(Material to process)

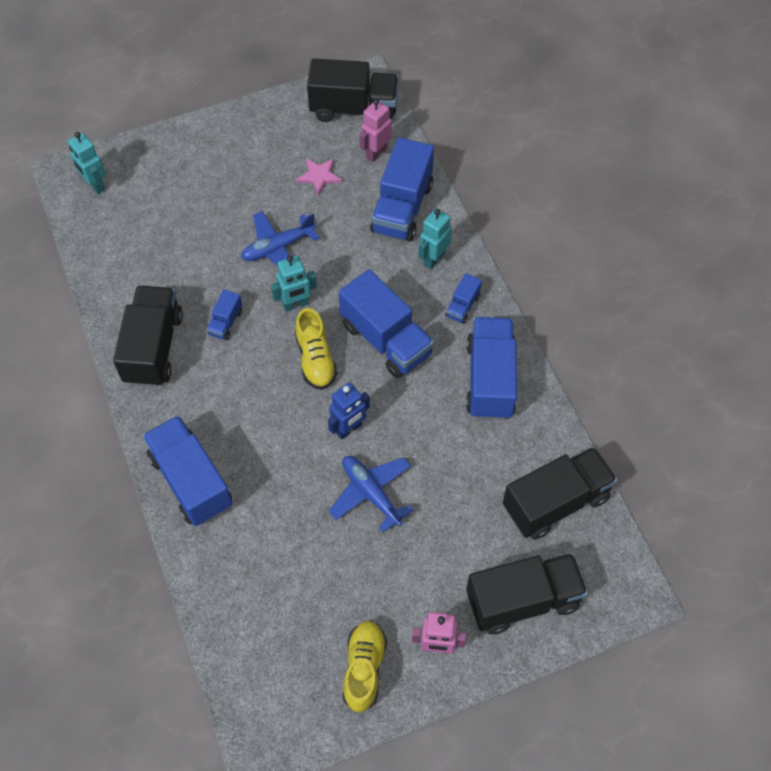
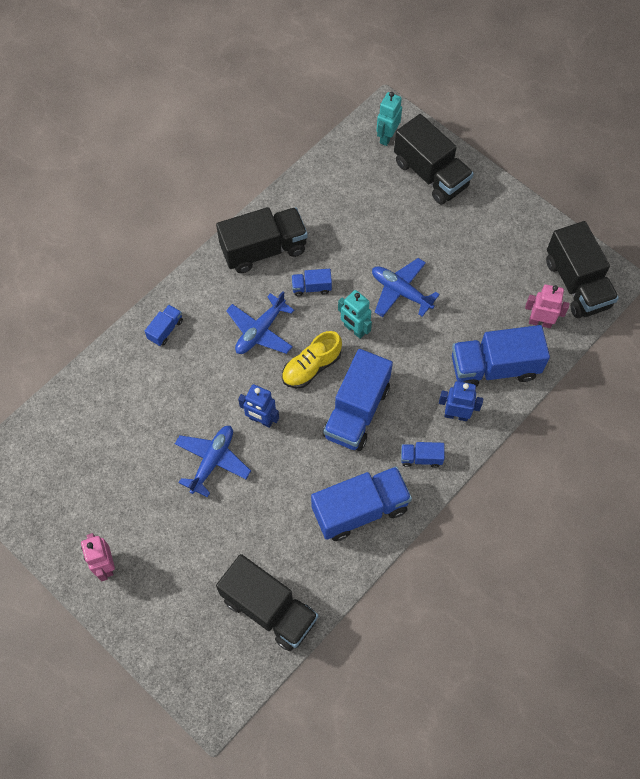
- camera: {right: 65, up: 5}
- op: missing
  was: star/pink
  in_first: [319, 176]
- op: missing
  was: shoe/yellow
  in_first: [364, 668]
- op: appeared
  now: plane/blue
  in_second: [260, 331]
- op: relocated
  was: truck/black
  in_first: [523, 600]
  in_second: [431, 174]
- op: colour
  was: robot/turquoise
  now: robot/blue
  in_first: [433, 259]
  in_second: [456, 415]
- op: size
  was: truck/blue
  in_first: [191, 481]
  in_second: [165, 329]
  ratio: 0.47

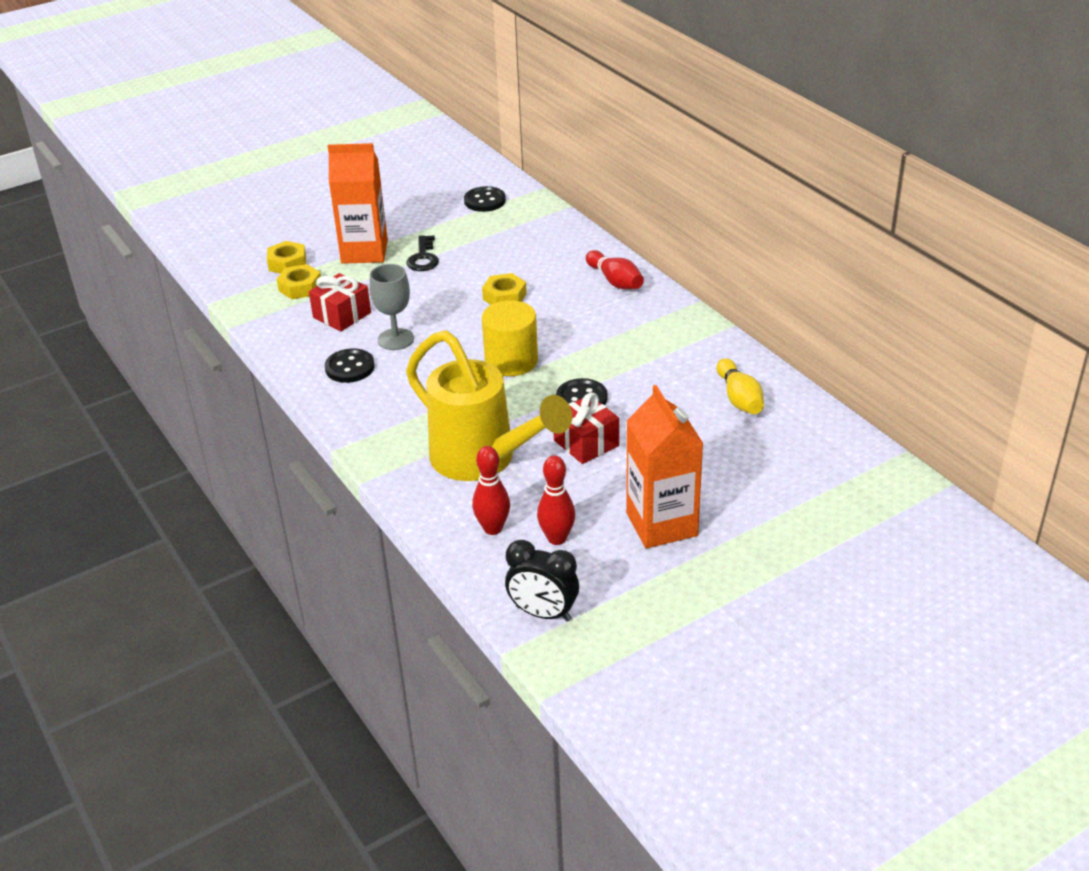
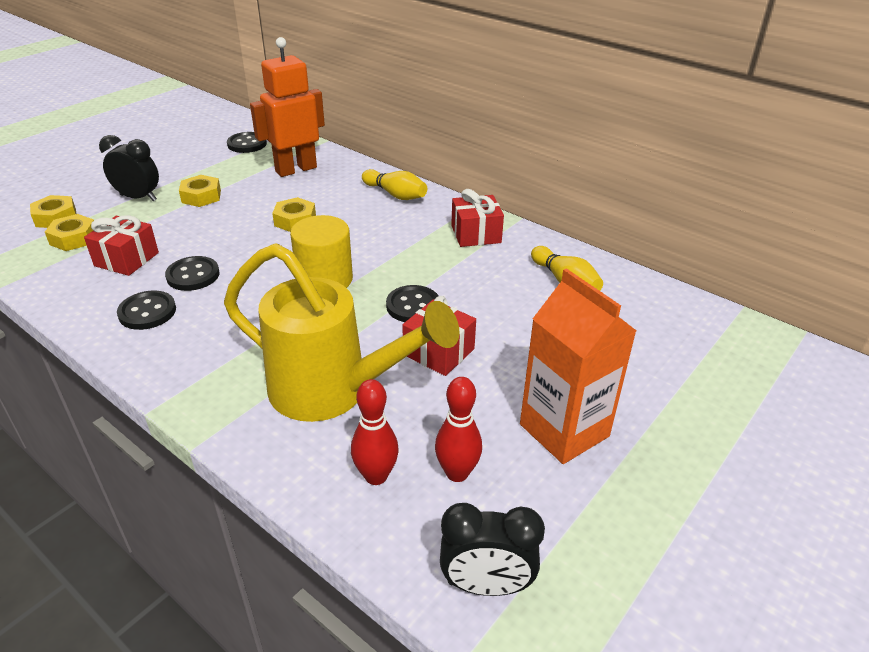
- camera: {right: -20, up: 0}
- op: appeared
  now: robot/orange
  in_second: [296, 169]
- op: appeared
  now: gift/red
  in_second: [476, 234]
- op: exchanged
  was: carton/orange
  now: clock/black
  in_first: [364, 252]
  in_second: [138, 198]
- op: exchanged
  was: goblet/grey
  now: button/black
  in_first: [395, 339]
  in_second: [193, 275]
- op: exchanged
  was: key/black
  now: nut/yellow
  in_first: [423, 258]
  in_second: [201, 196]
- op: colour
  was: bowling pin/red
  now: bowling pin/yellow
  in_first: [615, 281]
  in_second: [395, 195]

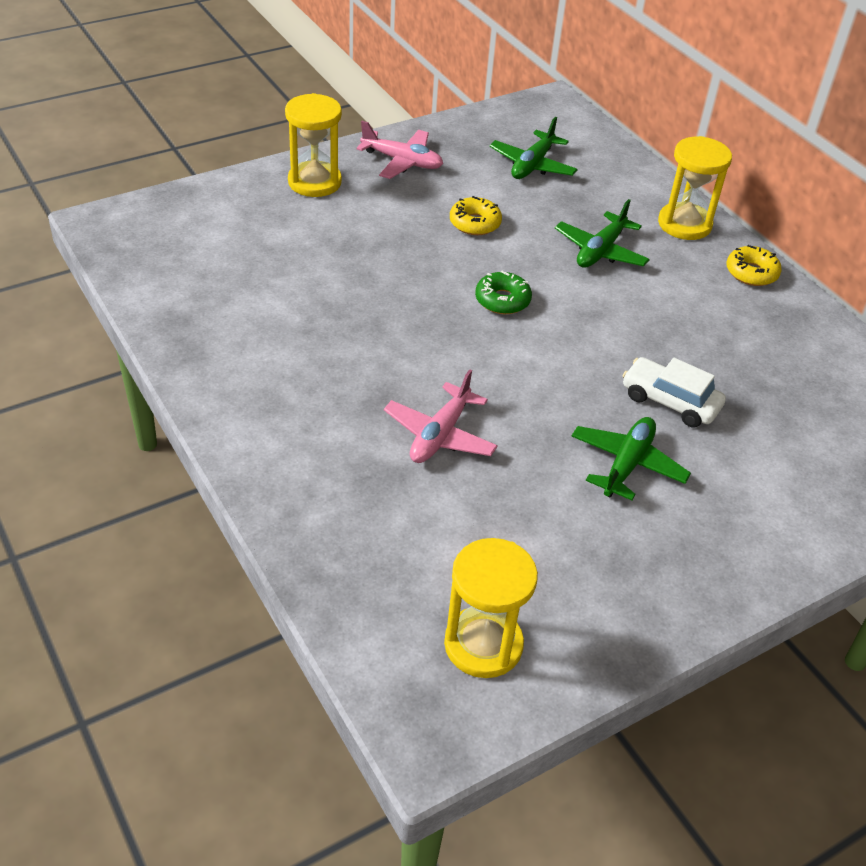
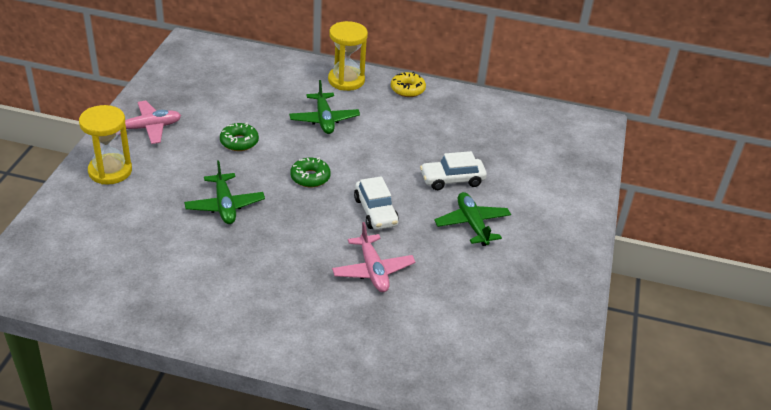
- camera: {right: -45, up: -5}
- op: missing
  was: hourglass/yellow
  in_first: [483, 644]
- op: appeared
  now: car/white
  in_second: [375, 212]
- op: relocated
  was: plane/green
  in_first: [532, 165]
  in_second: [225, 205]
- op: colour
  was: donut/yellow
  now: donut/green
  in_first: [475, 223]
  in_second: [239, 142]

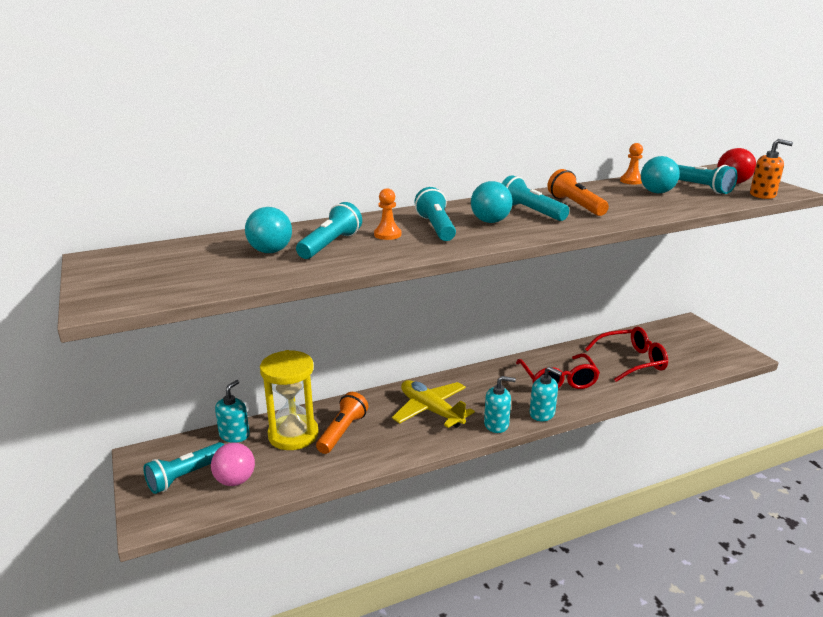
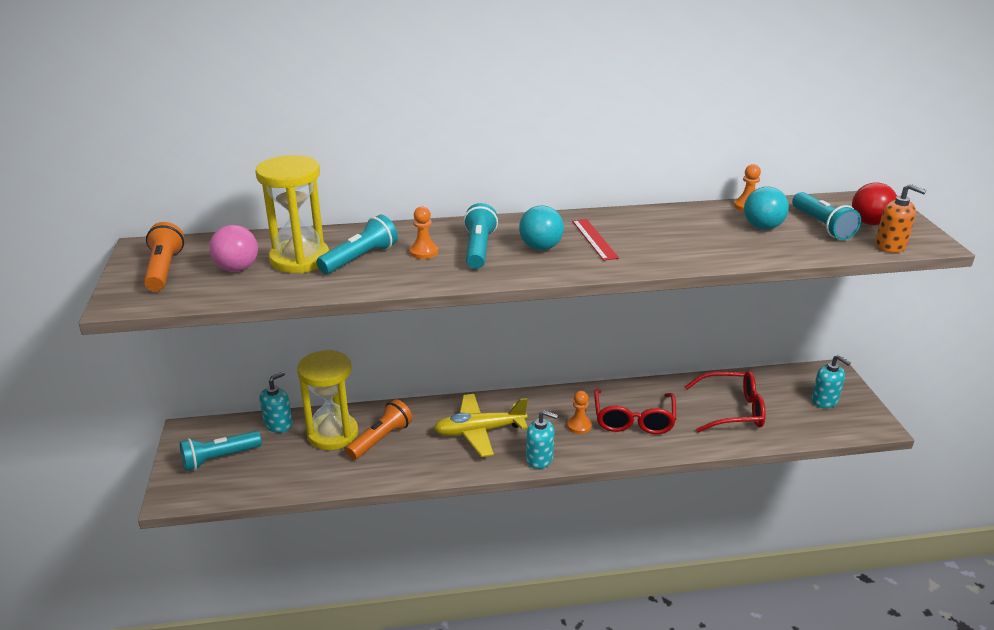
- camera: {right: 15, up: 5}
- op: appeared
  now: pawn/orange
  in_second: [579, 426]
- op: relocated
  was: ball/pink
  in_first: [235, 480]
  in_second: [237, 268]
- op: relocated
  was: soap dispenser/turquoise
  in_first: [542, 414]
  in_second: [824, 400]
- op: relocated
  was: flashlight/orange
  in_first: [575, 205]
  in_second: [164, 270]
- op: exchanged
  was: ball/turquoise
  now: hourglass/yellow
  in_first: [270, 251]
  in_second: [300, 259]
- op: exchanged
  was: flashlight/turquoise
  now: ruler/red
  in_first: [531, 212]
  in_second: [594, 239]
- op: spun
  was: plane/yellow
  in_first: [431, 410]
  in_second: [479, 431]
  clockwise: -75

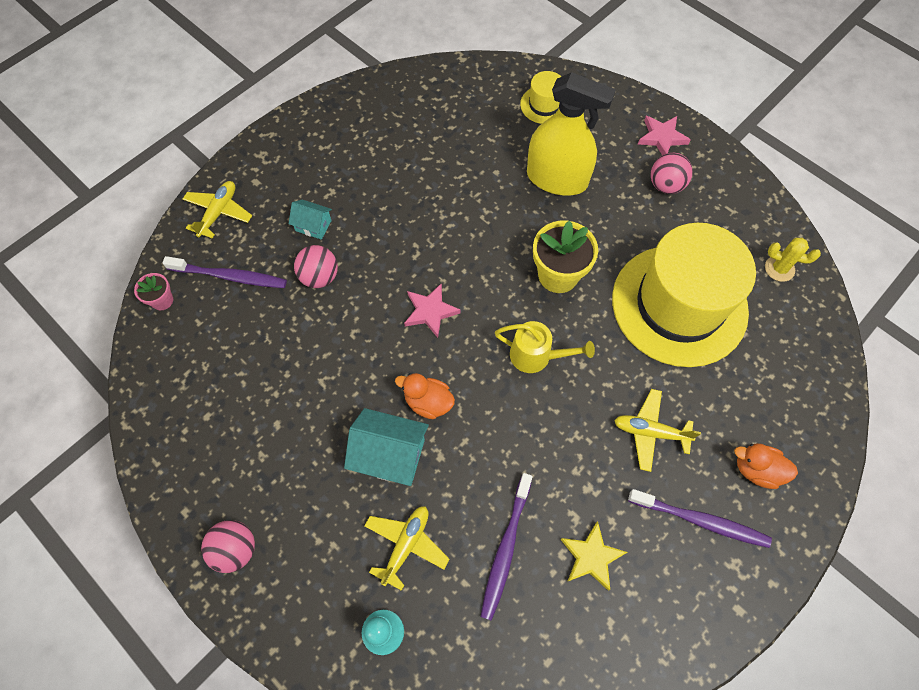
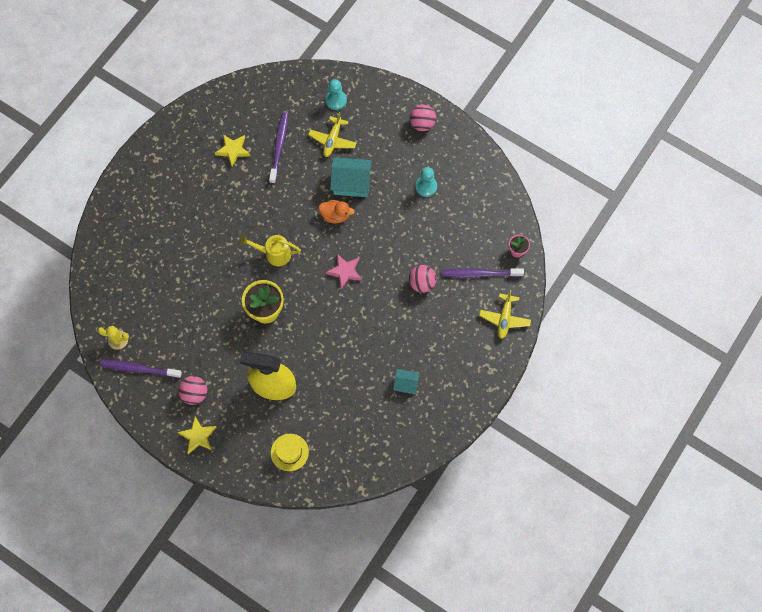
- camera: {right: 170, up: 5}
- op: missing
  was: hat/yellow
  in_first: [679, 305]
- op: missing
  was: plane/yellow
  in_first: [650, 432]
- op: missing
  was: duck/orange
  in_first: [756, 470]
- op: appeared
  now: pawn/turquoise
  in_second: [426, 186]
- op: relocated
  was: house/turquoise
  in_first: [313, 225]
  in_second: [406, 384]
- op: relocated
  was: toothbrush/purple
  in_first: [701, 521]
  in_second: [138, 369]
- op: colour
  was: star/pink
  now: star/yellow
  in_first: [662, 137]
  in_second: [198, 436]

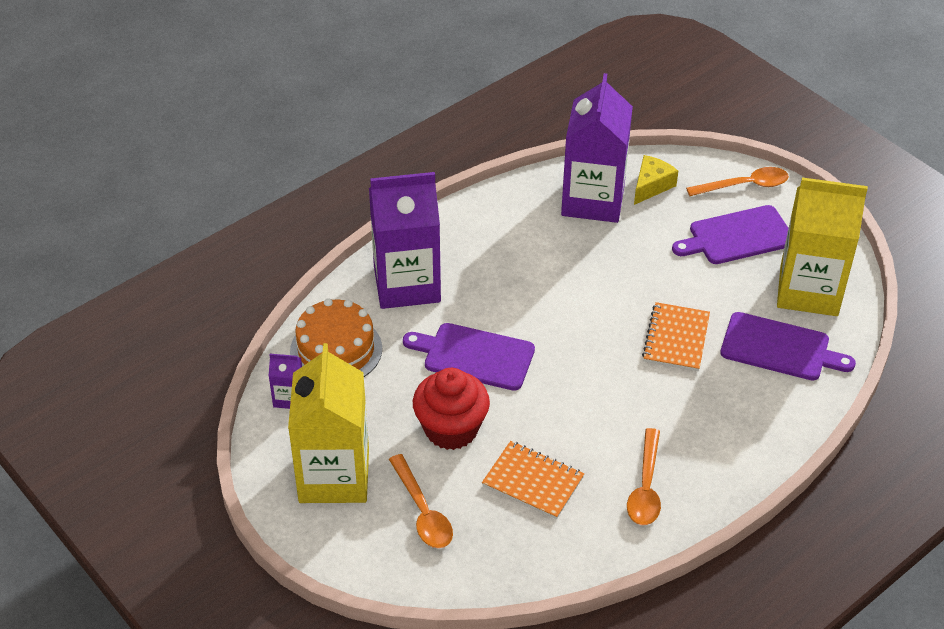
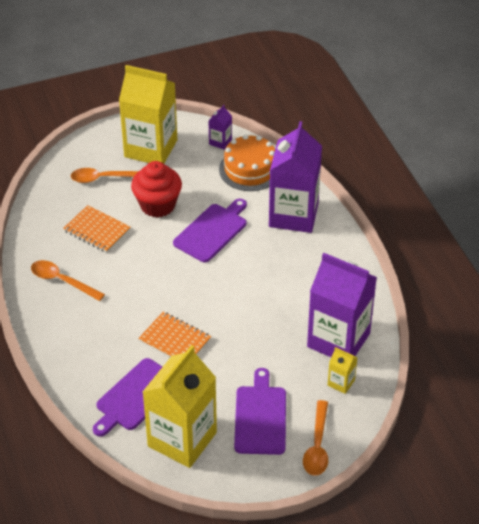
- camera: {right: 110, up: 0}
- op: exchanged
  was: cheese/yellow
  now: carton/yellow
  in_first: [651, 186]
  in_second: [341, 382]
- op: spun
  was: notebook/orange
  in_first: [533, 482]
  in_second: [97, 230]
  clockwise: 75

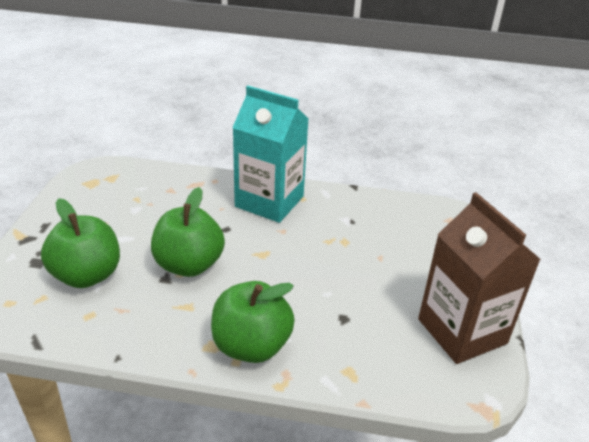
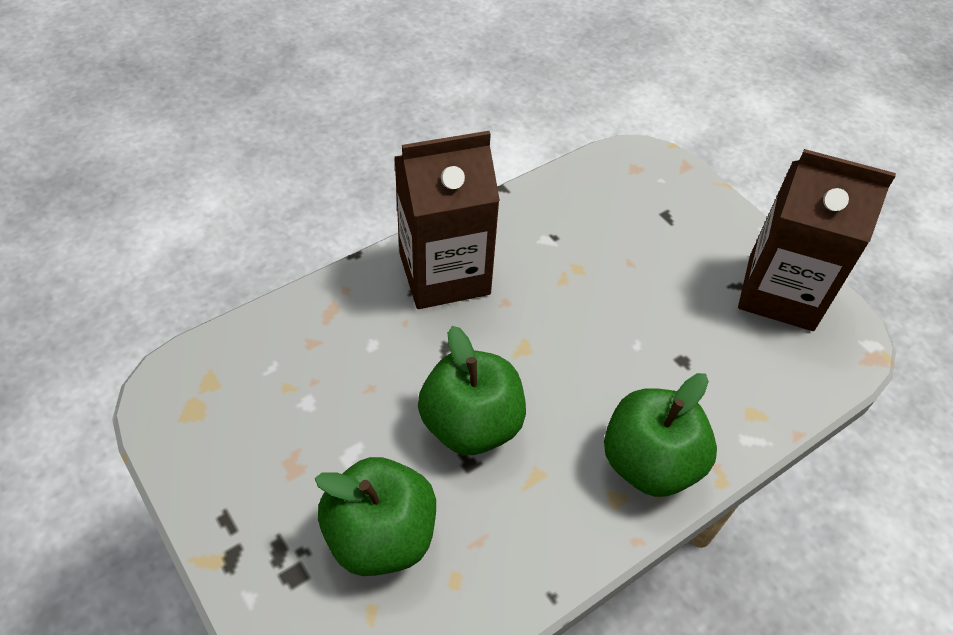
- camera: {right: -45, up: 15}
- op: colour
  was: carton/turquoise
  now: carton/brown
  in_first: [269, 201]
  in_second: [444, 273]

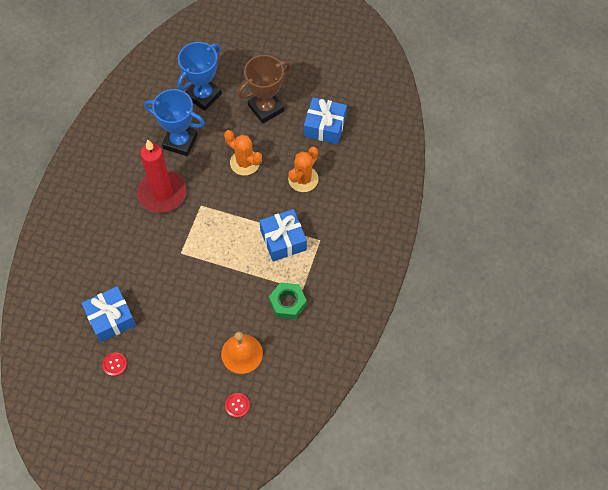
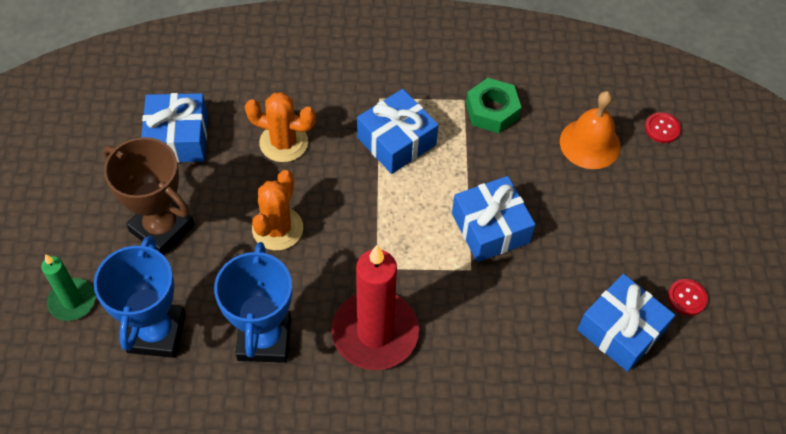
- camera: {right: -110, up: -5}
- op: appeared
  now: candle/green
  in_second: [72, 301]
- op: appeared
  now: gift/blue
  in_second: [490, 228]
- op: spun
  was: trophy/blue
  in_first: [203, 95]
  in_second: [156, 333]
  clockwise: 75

(End Material to process)

● **Work task**:
Look back at the data above. Transcribe exactly the lines starting at the line that contains "in_first: [364, 668]" and ending at the line that contains "in_first: [191, 481]".

● **Solution for this exercise**:
  in_first: [364, 668]
- op: appeared
  now: plane/blue
  in_second: [260, 331]
- op: relocated
  was: truck/black
  in_first: [523, 600]
  in_second: [431, 174]
- op: colour
  was: robot/turquoise
  now: robot/blue
  in_first: [433, 259]
  in_second: [456, 415]
- op: size
  was: truck/blue
  in_first: [191, 481]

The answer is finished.